Once the line containing "to (387, 467)" is found in the records below, return it and each following line exactly, up to and including the line containing "45 degrees clockwise", and nothing else.

Top of DATASET RECORDS

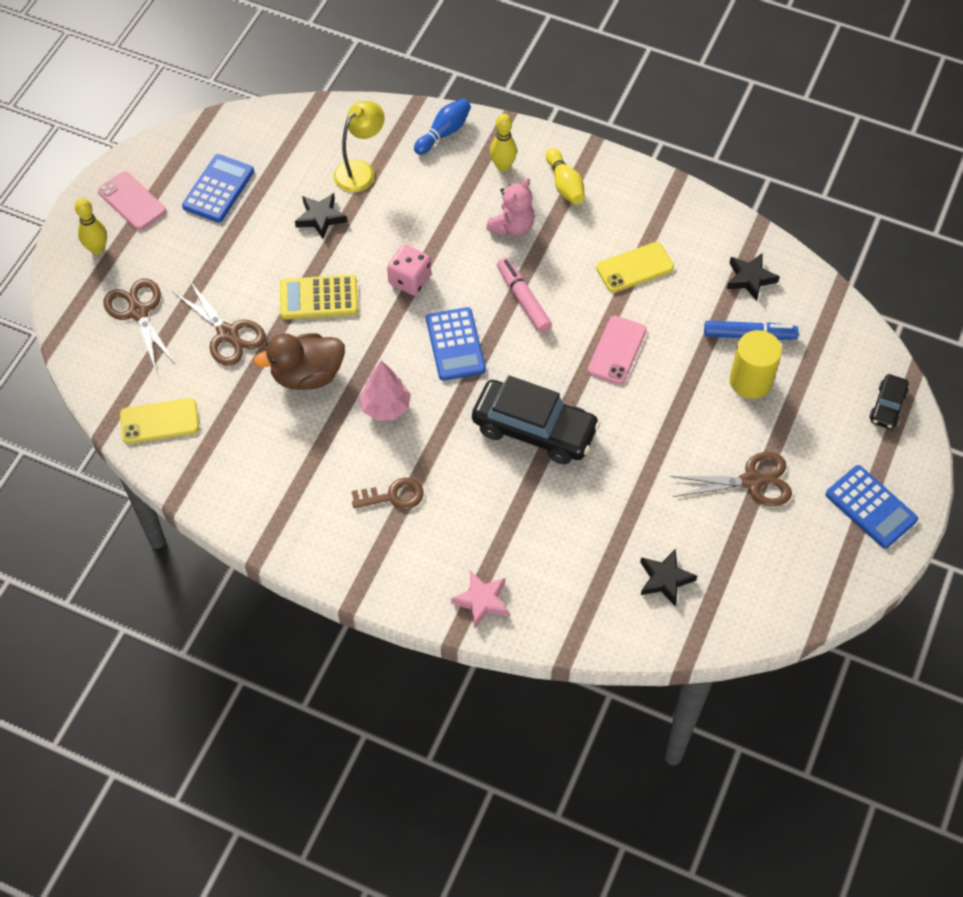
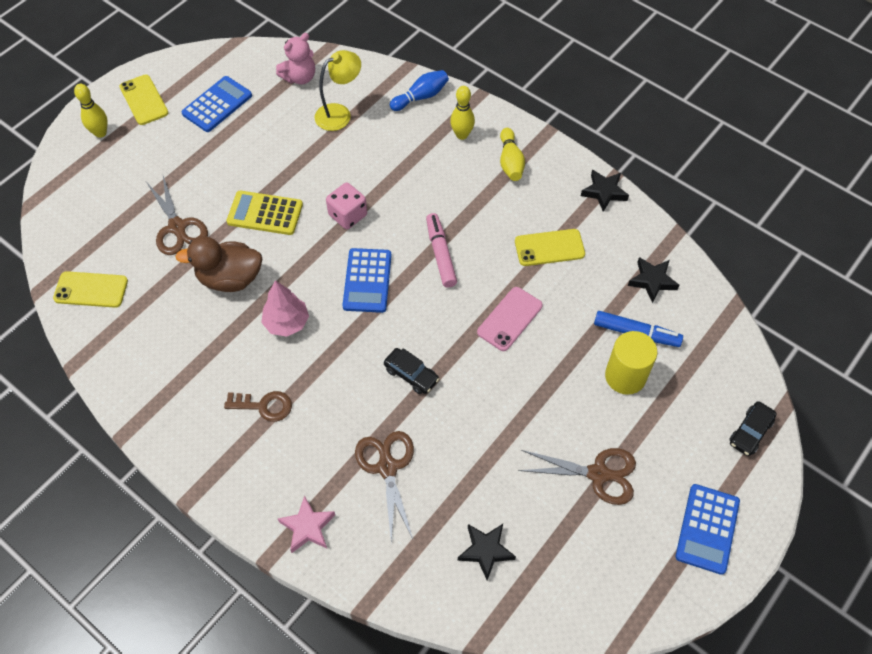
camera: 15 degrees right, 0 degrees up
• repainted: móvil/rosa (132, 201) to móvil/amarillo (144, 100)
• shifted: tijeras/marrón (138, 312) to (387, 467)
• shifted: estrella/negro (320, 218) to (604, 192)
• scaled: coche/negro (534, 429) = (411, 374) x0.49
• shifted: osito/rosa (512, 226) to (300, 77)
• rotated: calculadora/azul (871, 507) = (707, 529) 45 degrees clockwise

Bottom of DATASET RECORDS
Top of DATASET RECORDS

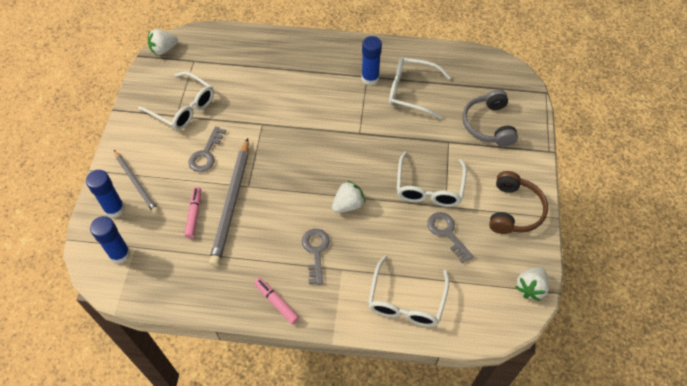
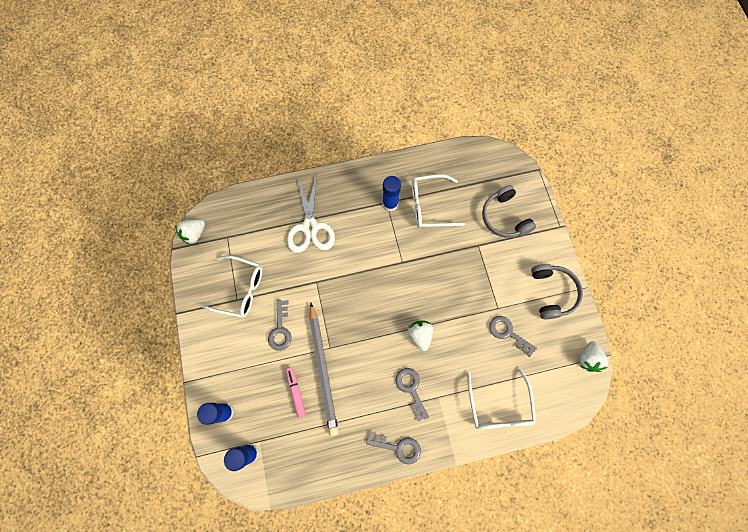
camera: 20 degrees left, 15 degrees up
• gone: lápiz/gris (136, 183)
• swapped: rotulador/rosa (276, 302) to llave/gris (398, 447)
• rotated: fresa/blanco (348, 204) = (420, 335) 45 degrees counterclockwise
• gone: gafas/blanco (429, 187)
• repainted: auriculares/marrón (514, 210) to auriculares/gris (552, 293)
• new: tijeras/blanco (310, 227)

Bottom of DATASET RECORDS

## YOUR SOLUTION:
• shifted: tijeras/marrón (138, 312) to (387, 467)
• shifted: estrella/negro (320, 218) to (604, 192)
• scaled: coche/negro (534, 429) = (411, 374) x0.49
• shifted: osito/rosa (512, 226) to (300, 77)
• rotated: calculadora/azul (871, 507) = (707, 529) 45 degrees clockwise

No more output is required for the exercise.